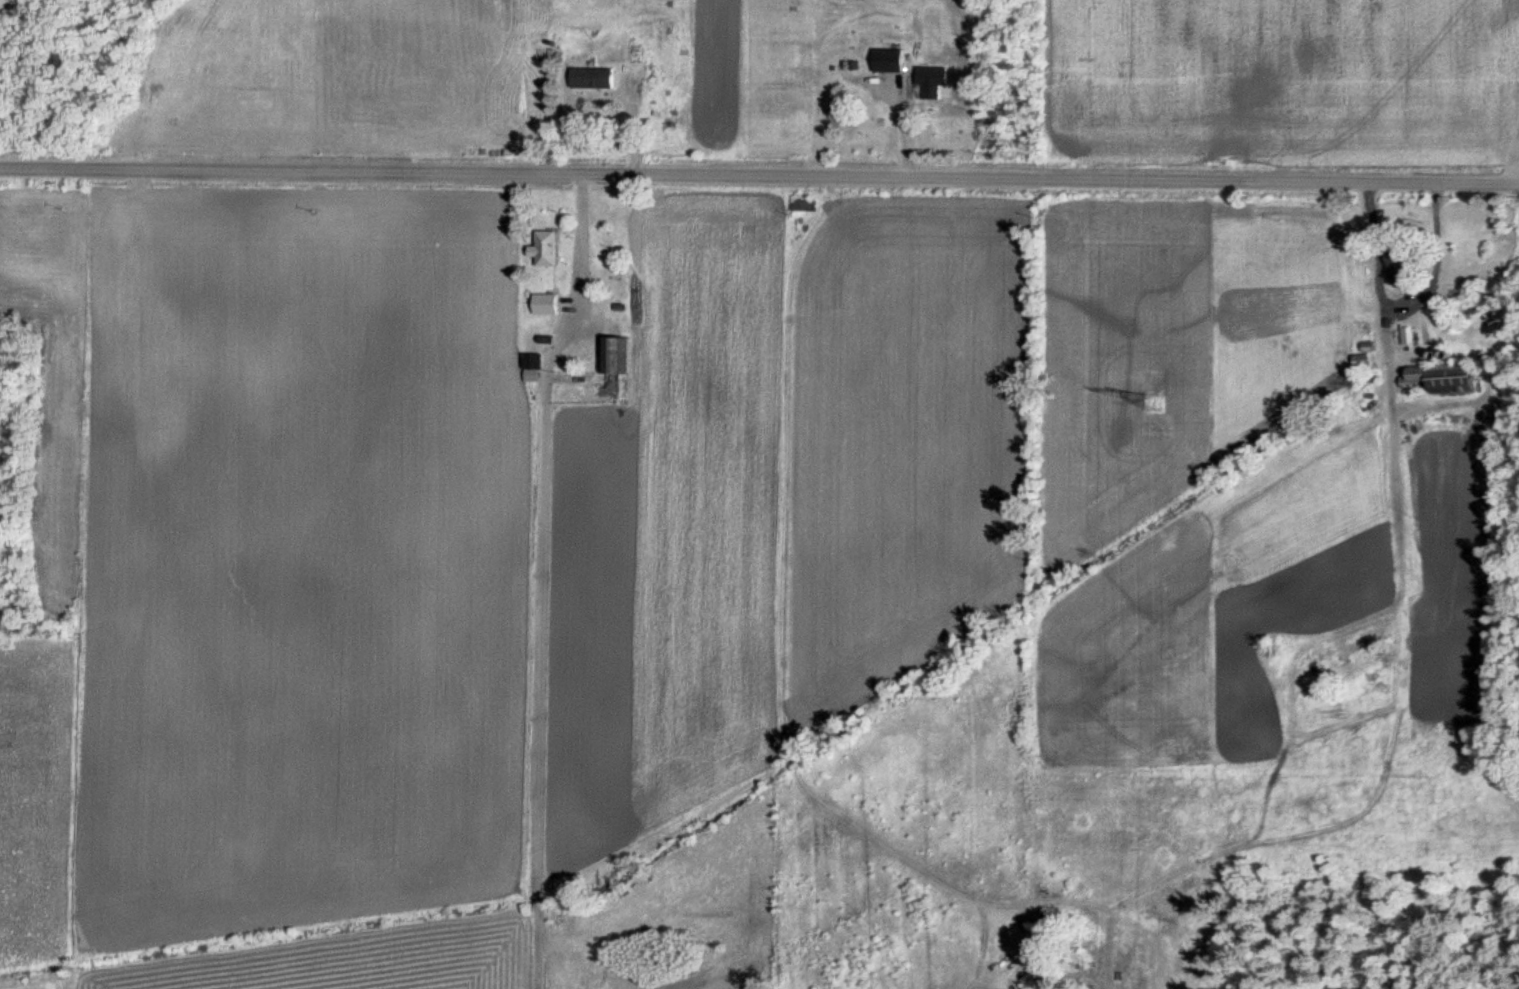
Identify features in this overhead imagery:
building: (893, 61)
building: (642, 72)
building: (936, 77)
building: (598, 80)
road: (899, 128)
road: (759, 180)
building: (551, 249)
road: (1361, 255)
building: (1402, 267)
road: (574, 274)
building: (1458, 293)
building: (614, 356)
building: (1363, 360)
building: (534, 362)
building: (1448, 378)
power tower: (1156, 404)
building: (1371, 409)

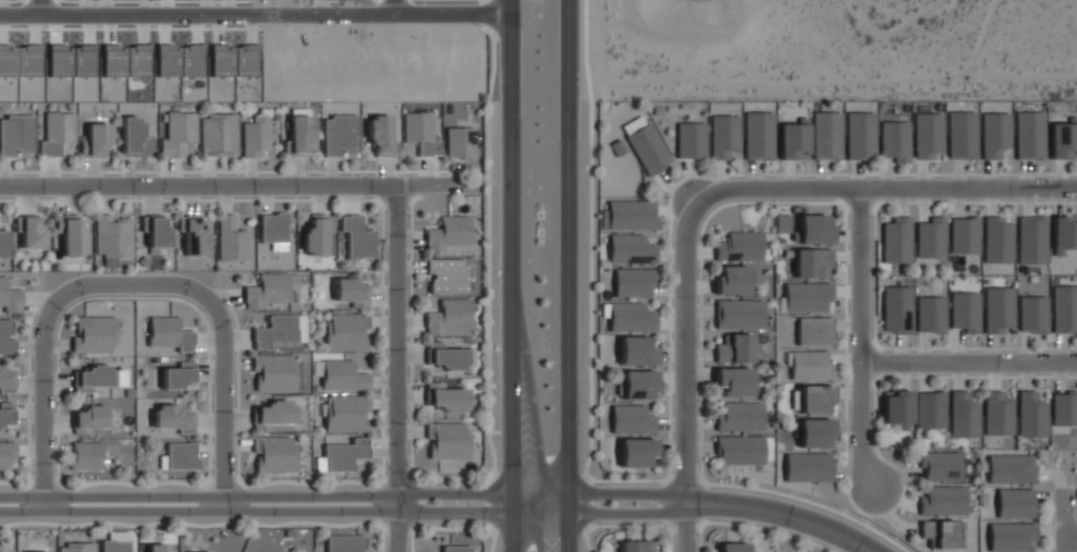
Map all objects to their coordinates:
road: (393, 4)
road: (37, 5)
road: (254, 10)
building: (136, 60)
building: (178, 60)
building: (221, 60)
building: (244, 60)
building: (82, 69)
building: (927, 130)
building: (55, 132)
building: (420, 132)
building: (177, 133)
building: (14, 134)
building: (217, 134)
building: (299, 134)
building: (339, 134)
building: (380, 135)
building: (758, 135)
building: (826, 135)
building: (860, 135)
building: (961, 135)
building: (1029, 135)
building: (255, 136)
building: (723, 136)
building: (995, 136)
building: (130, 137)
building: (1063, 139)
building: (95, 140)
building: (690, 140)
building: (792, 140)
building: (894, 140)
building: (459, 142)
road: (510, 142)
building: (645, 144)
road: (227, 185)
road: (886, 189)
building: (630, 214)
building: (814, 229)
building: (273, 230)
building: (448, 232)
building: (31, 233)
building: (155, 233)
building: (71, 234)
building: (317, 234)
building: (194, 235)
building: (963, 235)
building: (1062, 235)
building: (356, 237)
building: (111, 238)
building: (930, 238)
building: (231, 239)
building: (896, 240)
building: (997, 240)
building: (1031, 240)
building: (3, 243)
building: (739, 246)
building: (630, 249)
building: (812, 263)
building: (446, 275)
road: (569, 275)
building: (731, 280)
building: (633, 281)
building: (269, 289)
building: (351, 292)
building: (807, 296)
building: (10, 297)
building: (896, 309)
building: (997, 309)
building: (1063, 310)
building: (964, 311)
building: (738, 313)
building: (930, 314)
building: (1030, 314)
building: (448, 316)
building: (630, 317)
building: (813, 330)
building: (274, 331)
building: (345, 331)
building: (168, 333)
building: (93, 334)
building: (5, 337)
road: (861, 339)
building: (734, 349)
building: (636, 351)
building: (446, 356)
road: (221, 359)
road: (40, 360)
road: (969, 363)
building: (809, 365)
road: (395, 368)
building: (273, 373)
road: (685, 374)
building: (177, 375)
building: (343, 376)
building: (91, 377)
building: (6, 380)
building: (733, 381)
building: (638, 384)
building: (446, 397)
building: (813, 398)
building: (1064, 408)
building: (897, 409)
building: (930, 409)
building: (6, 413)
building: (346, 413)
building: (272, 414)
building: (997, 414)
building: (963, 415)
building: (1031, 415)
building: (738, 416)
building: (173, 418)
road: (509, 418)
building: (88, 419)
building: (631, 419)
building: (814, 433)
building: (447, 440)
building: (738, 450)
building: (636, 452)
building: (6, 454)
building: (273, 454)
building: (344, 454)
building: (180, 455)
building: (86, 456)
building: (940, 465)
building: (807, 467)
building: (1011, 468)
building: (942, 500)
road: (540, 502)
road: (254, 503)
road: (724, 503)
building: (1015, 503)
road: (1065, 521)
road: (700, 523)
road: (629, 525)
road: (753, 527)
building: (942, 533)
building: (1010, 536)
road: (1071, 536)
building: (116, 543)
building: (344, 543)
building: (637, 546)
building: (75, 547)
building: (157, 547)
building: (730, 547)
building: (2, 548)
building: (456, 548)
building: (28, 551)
+--
- Problem description
Print the records word for word and exclude any picture they hold.

- Exercise output
Identify features in this overhead imagery:
building: (893, 61)
building: (642, 72)
building: (936, 77)
building: (598, 80)
road: (899, 128)
road: (759, 180)
building: (551, 249)
road: (1361, 255)
building: (1402, 267)
road: (574, 274)
building: (1458, 293)
building: (614, 356)
building: (1363, 360)
building: (534, 362)
building: (1448, 378)
power tower: (1156, 404)
building: (1371, 409)

Map all objects to their coordinates:
road: (393, 4)
road: (37, 5)
road: (254, 10)
building: (136, 60)
building: (178, 60)
building: (221, 60)
building: (244, 60)
building: (82, 69)
building: (927, 130)
building: (55, 132)
building: (420, 132)
building: (177, 133)
building: (14, 134)
building: (217, 134)
building: (299, 134)
building: (339, 134)
building: (380, 135)
building: (758, 135)
building: (826, 135)
building: (860, 135)
building: (961, 135)
building: (1029, 135)
building: (255, 136)
building: (723, 136)
building: (995, 136)
building: (130, 137)
building: (1063, 139)
building: (95, 140)
building: (690, 140)
building: (792, 140)
building: (894, 140)
building: (459, 142)
road: (510, 142)
building: (645, 144)
road: (227, 185)
road: (886, 189)
building: (630, 214)
building: (814, 229)
building: (273, 230)
building: (448, 232)
building: (31, 233)
building: (155, 233)
building: (71, 234)
building: (317, 234)
building: (194, 235)
building: (963, 235)
building: (1062, 235)
building: (356, 237)
building: (111, 238)
building: (930, 238)
building: (231, 239)
building: (896, 240)
building: (997, 240)
building: (1031, 240)
building: (3, 243)
building: (739, 246)
building: (630, 249)
building: (812, 263)
building: (446, 275)
road: (569, 275)
building: (731, 280)
building: (633, 281)
building: (269, 289)
building: (351, 292)
building: (807, 296)
building: (10, 297)
building: (896, 309)
building: (997, 309)
building: (1063, 310)
building: (964, 311)
building: (738, 313)
building: (930, 314)
building: (1030, 314)
building: (448, 316)
building: (630, 317)
building: (813, 330)
building: (274, 331)
building: (345, 331)
building: (168, 333)
building: (93, 334)
building: (5, 337)
road: (861, 339)
building: (734, 349)
building: (636, 351)
building: (446, 356)
road: (221, 359)
road: (40, 360)
road: (969, 363)
building: (809, 365)
road: (395, 368)
building: (273, 373)
road: (685, 374)
building: (177, 375)
building: (343, 376)
building: (91, 377)
building: (6, 380)
building: (733, 381)
building: (638, 384)
building: (446, 397)
building: (813, 398)
building: (1064, 408)
building: (897, 409)
building: (930, 409)
building: (6, 413)
building: (346, 413)
building: (272, 414)
building: (997, 414)
building: (963, 415)
building: (1031, 415)
building: (738, 416)
building: (173, 418)
road: (509, 418)
building: (88, 419)
building: (631, 419)
building: (814, 433)
building: (447, 440)
building: (738, 450)
building: (636, 452)
building: (6, 454)
building: (273, 454)
building: (344, 454)
building: (180, 455)
building: (86, 456)
building: (940, 465)
building: (807, 467)
building: (1011, 468)
building: (942, 500)
road: (540, 502)
road: (254, 503)
road: (724, 503)
building: (1015, 503)
road: (1065, 521)
road: (700, 523)
road: (629, 525)
road: (753, 527)
building: (942, 533)
building: (1010, 536)
road: (1071, 536)
building: (116, 543)
building: (344, 543)
building: (637, 546)
building: (75, 547)
building: (157, 547)
building: (730, 547)
building: (2, 548)
building: (456, 548)
building: (28, 551)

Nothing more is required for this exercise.